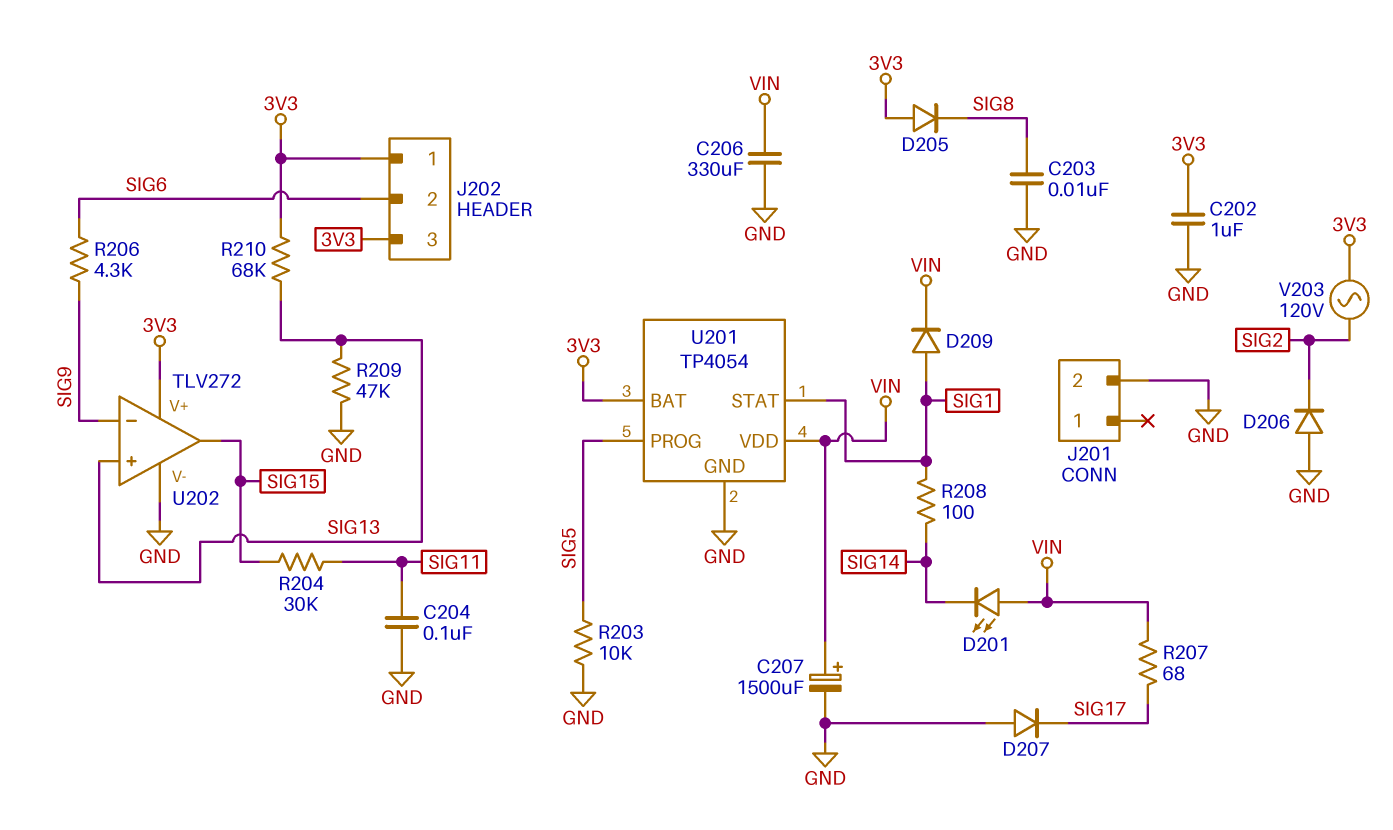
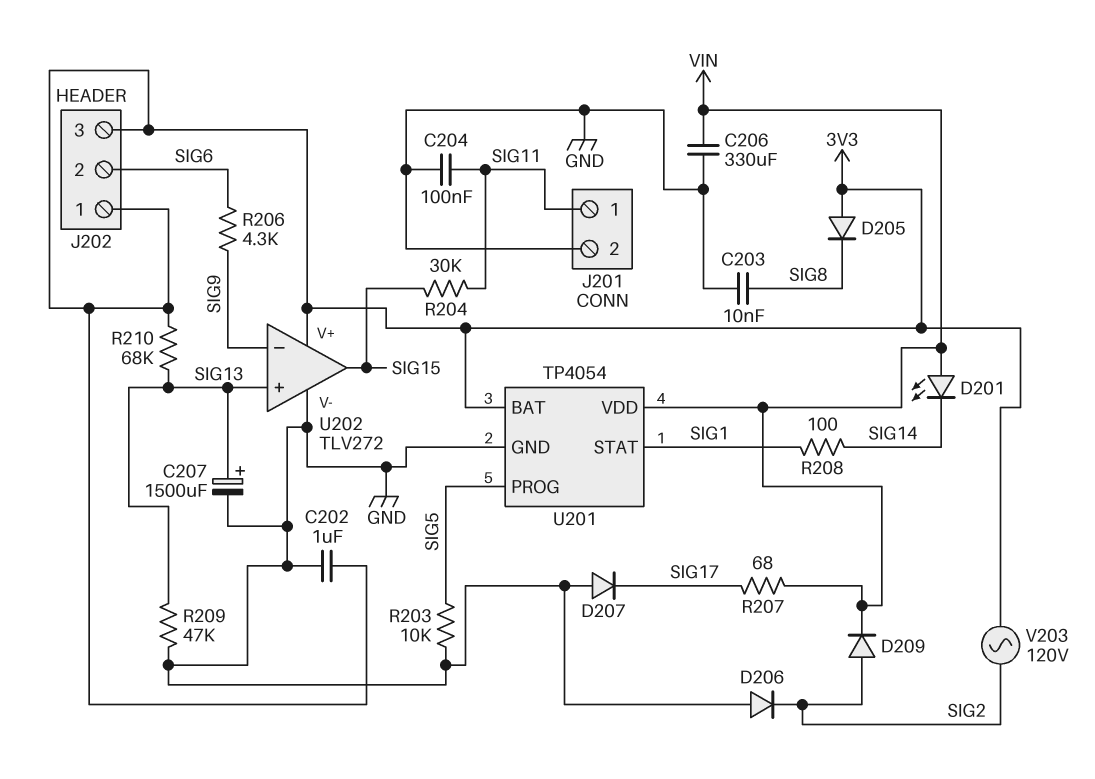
C207: 1500uF (plus VIN, minus GND) -> 1500uF (plus SIG13, minus GND)
D209: diode (A SIG1, K VIN) -> diode (A SIG2, K VIN)
J201 pin 1: none -> SIG11

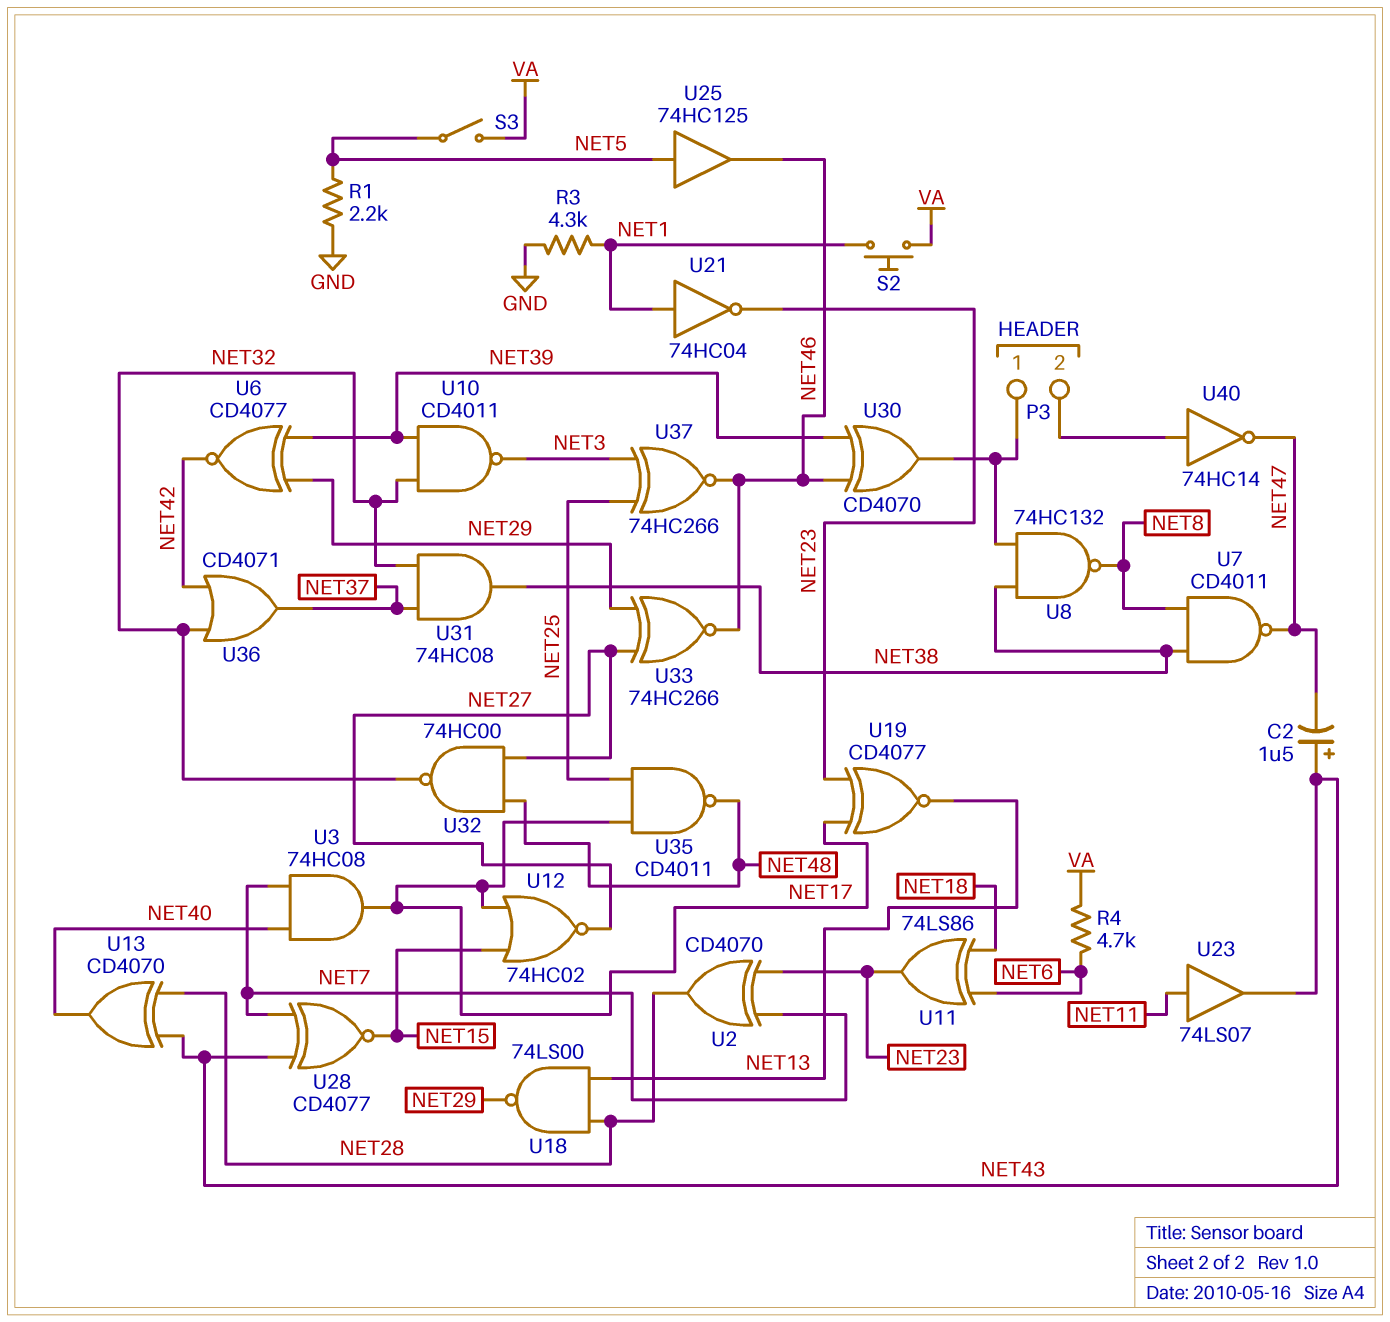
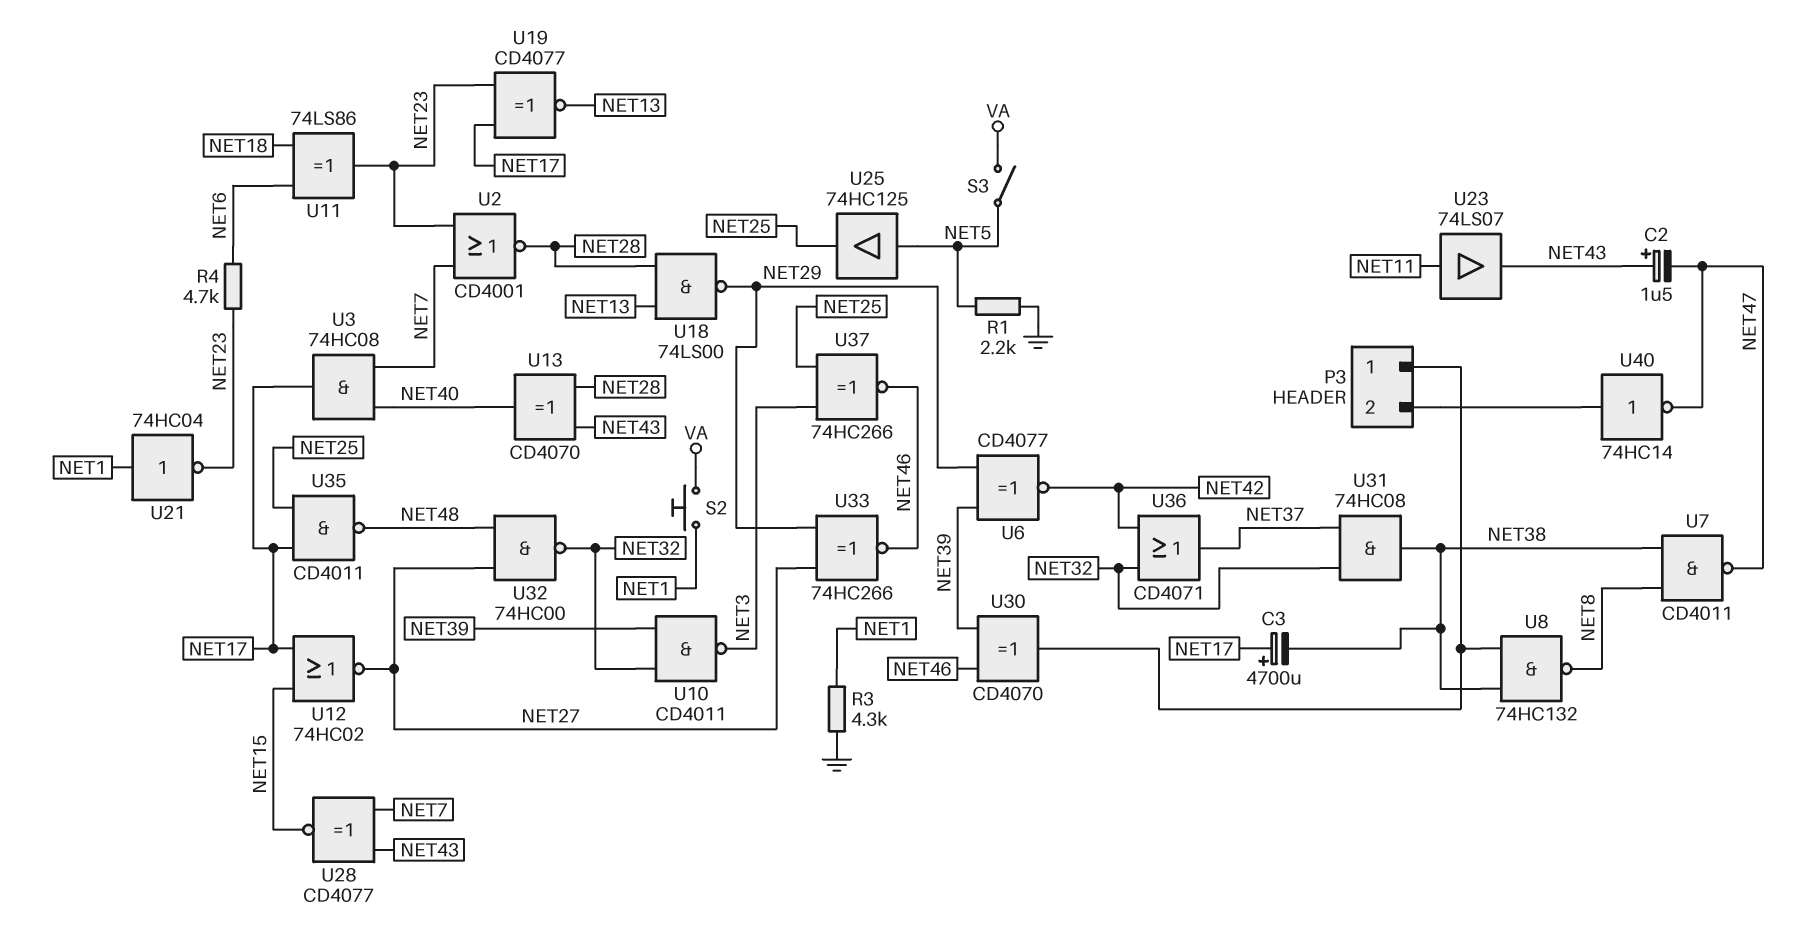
C3: none -> 4700uF (plus NET17, minus NET38)
R4: 4.7k (NET6, VA) -> 4.7k (NET6, NET23)
U2: XOR CD4070 (in NET7, in NET23, out NET28) -> NOR CD4001 (in NET7, in NET23, out NET28)
U25: buffer 74HC125 (in NET5, out NET46) -> buffer 74HC125 (in NET5, out NET25)

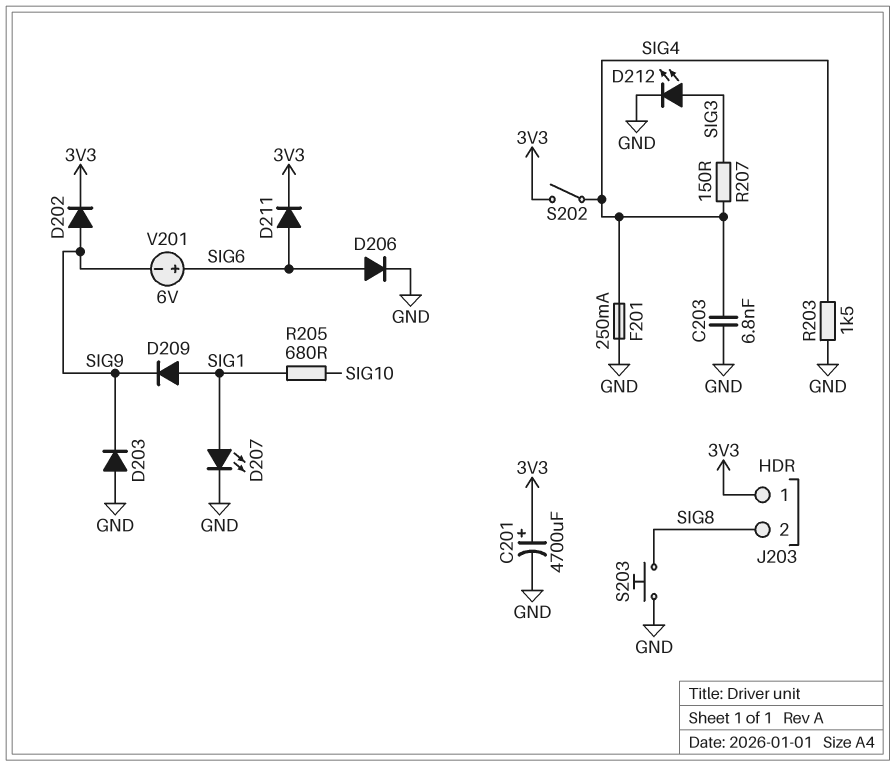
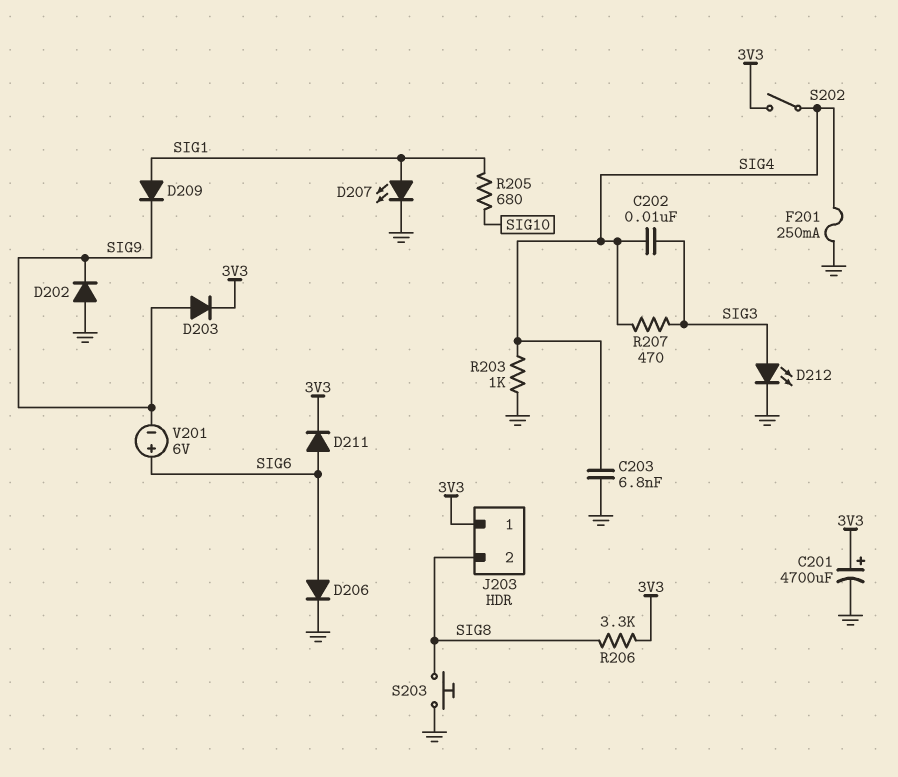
C202: none -> 10nF (SIG3, SIG4)
D202: diode (A SIG9, K 3V3) -> diode (A GND, K SIG9)
D203: diode (A GND, K SIG9) -> diode (A SIG9, K 3V3)
R203: 1.5k (GND, SIG4) -> 1k (GND, SIG4)
R206: none -> 3.3k (3V3, SIG8)
R207: 150 (SIG3, SIG4) -> 470 (SIG3, SIG4)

◇ ◇ ◇ ◇ ◇ ◇ ◇

• **PROBLEM REQUIREMENTS**
The lines from the one containing "U25: buffer 74HC125" through the final line of the data are to be repeated exactly, with both ends included and all pictures left out.

• **YOUR RESPONSE**
U25: buffer 74HC125 (in NET5, out NET46) -> buffer 74HC125 (in NET5, out NET25)

C202: none -> 10nF (SIG3, SIG4)
D202: diode (A SIG9, K 3V3) -> diode (A GND, K SIG9)
D203: diode (A GND, K SIG9) -> diode (A SIG9, K 3V3)
R203: 1.5k (GND, SIG4) -> 1k (GND, SIG4)
R206: none -> 3.3k (3V3, SIG8)
R207: 150 (SIG3, SIG4) -> 470 (SIG3, SIG4)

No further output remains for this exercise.